Content revision data
# # #

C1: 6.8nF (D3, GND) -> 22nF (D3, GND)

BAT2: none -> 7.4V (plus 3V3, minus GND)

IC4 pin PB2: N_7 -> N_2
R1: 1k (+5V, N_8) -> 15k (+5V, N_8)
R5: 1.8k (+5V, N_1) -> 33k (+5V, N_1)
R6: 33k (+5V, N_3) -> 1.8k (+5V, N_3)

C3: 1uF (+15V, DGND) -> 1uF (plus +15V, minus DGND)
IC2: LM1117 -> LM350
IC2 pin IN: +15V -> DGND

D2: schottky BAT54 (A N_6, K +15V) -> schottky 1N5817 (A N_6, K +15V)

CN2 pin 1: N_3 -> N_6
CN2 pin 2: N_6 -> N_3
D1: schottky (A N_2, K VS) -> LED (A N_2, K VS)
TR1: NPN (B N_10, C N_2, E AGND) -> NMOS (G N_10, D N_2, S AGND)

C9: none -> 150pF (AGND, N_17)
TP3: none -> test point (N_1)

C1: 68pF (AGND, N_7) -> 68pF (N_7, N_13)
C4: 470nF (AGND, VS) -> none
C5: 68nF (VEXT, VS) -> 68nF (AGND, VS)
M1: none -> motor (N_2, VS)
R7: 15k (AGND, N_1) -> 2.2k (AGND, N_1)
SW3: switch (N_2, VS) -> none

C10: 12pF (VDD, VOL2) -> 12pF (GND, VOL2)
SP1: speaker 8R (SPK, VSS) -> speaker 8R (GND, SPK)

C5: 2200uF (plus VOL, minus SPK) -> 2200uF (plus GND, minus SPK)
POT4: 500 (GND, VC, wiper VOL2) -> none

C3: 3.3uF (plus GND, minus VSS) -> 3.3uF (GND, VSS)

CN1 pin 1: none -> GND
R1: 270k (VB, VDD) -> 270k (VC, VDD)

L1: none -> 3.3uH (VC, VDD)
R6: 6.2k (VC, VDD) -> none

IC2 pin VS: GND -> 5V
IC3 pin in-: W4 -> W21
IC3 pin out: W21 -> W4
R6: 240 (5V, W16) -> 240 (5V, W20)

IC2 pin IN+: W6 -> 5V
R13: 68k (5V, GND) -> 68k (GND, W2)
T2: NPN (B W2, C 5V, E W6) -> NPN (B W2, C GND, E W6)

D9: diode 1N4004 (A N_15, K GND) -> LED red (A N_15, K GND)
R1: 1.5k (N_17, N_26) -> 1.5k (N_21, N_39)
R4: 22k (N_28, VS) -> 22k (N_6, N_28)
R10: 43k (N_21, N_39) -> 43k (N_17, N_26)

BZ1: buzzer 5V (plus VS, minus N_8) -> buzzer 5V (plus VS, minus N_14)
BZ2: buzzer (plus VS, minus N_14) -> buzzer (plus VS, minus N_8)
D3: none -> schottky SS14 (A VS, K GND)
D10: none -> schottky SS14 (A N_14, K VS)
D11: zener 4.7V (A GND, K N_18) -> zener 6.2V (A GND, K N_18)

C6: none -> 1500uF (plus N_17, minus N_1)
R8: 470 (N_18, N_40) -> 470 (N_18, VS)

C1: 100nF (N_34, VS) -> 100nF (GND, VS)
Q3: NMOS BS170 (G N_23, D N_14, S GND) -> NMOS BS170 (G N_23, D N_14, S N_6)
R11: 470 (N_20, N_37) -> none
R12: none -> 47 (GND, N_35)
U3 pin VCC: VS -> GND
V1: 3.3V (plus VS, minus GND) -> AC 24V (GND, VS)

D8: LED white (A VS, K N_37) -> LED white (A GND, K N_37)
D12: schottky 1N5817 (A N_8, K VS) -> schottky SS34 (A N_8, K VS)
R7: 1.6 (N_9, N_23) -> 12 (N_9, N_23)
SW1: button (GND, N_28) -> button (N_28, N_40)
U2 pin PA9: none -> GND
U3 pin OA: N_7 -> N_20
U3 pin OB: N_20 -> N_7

# # #

**WHAT THE EXERCISE ASKS:** Copy the entries above exactly, but only from the line holding "D9: diode 1N4004" through the line holding "Q3: NMOS BS170", both included.

**FINISHED EXERCISE:**
D9: diode 1N4004 (A N_15, K GND) -> LED red (A N_15, K GND)
R1: 1.5k (N_17, N_26) -> 1.5k (N_21, N_39)
R4: 22k (N_28, VS) -> 22k (N_6, N_28)
R10: 43k (N_21, N_39) -> 43k (N_17, N_26)

BZ1: buzzer 5V (plus VS, minus N_8) -> buzzer 5V (plus VS, minus N_14)
BZ2: buzzer (plus VS, minus N_14) -> buzzer (plus VS, minus N_8)
D3: none -> schottky SS14 (A VS, K GND)
D10: none -> schottky SS14 (A N_14, K VS)
D11: zener 4.7V (A GND, K N_18) -> zener 6.2V (A GND, K N_18)

C6: none -> 1500uF (plus N_17, minus N_1)
R8: 470 (N_18, N_40) -> 470 (N_18, VS)

C1: 100nF (N_34, VS) -> 100nF (GND, VS)
Q3: NMOS BS170 (G N_23, D N_14, S GND) -> NMOS BS170 (G N_23, D N_14, S N_6)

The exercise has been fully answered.